(Data for this task Opens)

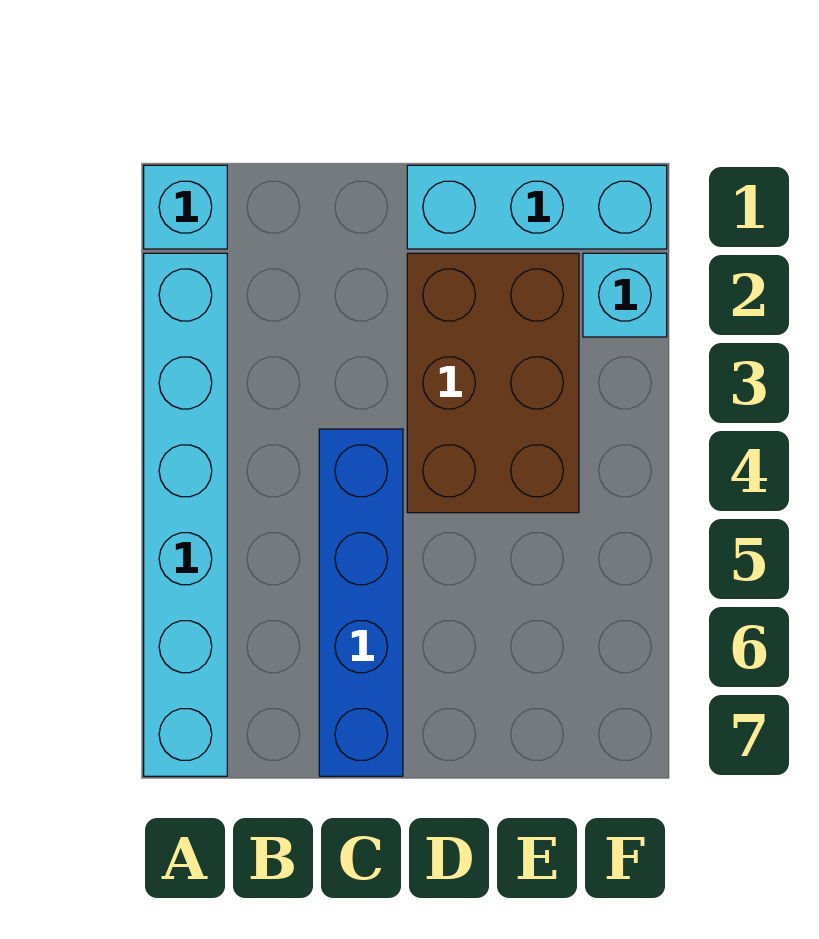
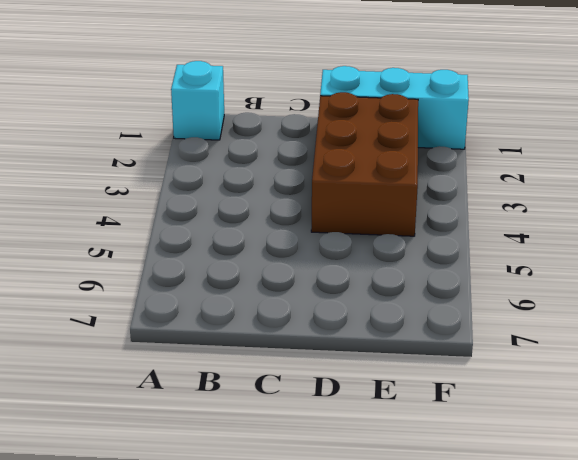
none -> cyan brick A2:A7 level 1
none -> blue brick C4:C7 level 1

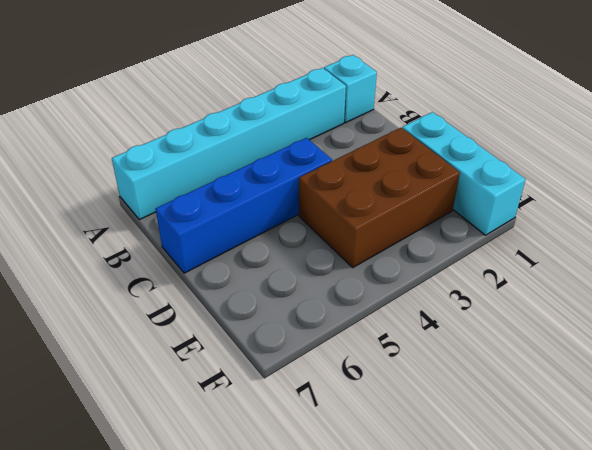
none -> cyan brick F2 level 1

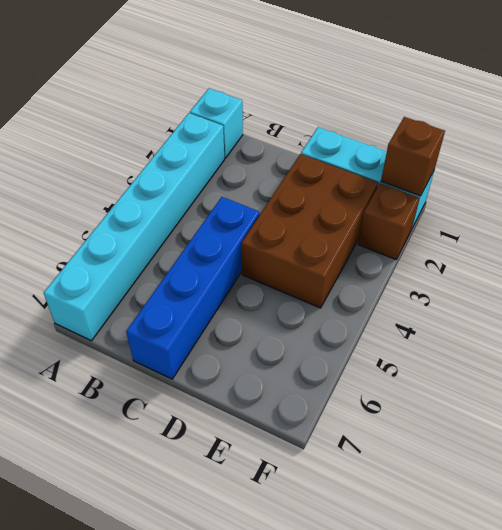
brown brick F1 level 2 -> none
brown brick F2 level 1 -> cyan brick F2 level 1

(Data for this task Closes)

Problem statement:
In the records above, how many lines include "cyan"? Give that number and nothing more.

Reply to the task:
3